--- Data in this exercise ---

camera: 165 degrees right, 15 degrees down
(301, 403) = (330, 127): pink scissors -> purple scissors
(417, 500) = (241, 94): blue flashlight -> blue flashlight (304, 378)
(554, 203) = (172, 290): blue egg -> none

---
--- Data in this exercise ---

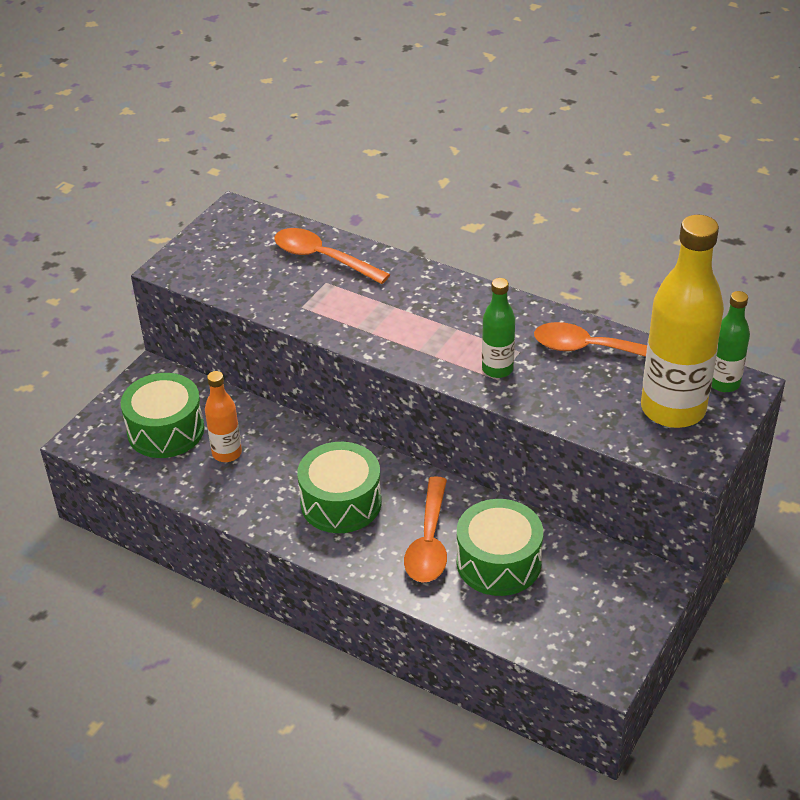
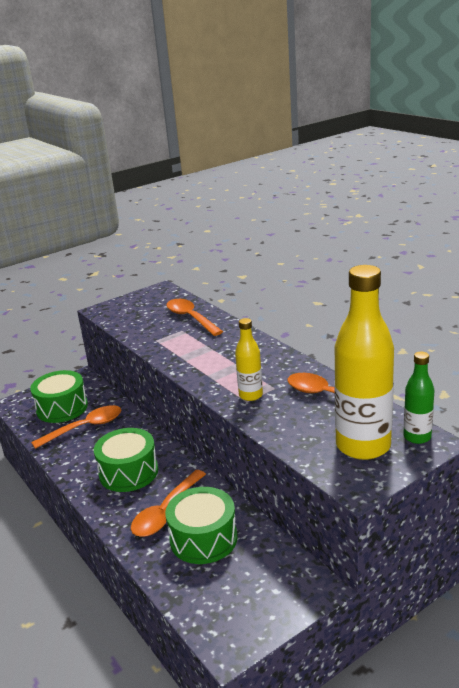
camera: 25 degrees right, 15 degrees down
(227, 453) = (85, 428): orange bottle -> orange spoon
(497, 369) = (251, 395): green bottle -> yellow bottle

---
--- Data in this exercise ---

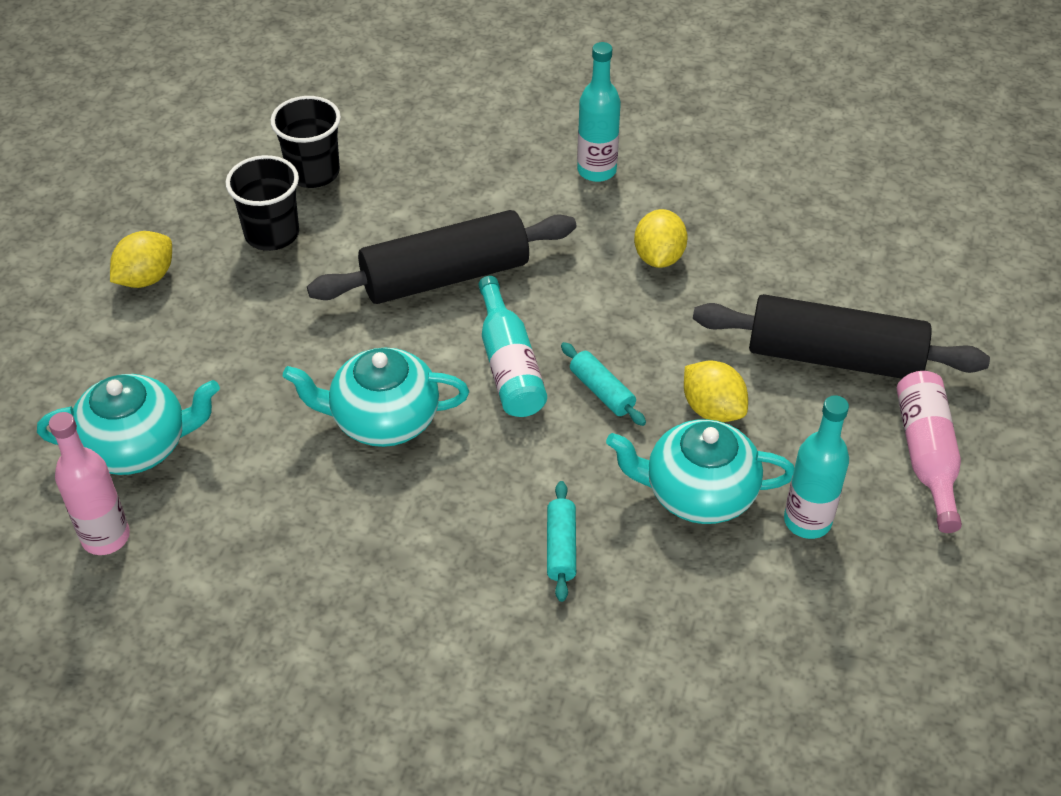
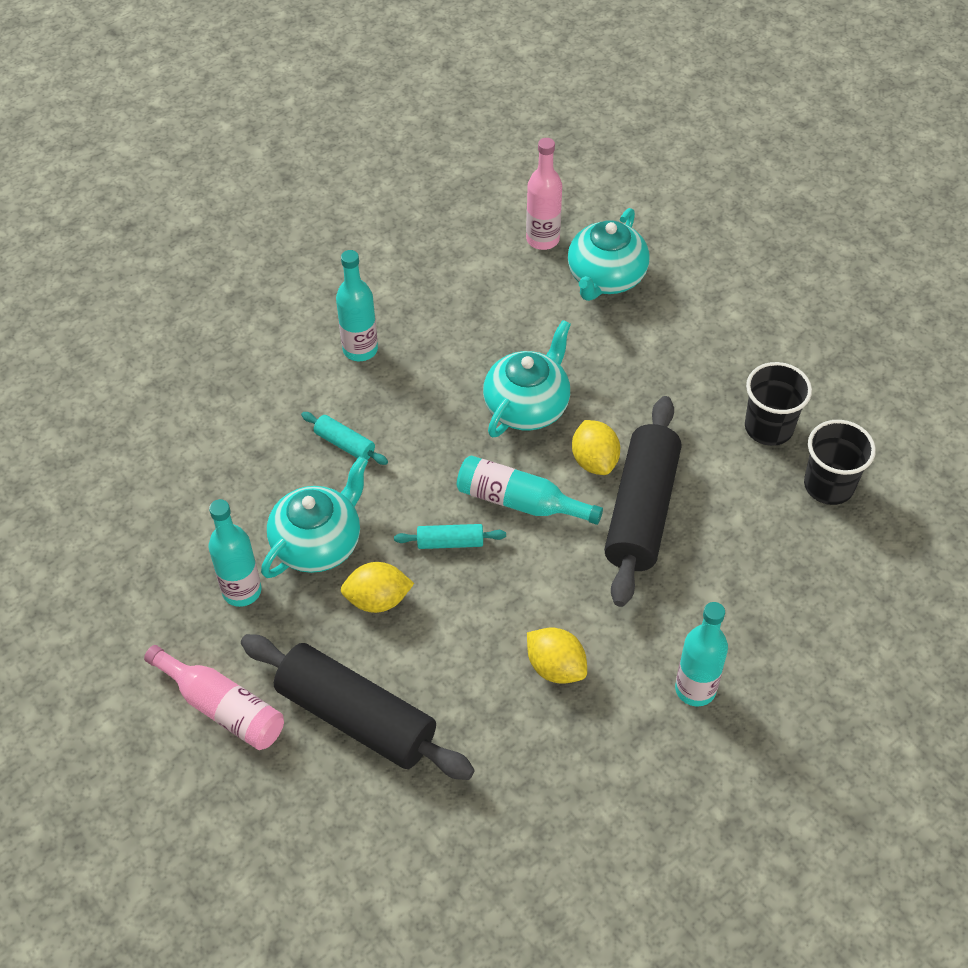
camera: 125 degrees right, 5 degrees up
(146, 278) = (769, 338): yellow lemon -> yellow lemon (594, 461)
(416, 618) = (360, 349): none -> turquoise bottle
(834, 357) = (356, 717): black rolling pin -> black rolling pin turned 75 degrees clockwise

---

Work instruction » One stretch of the lines above is wanted, from the line that contains "(417, 500) = (241, 94): blue" through the line that contains "(554, 203) = (172, 290): blue egg -> none". Output it exactly.

Response to the exercise »
(417, 500) = (241, 94): blue flashlight -> blue flashlight (304, 378)
(554, 203) = (172, 290): blue egg -> none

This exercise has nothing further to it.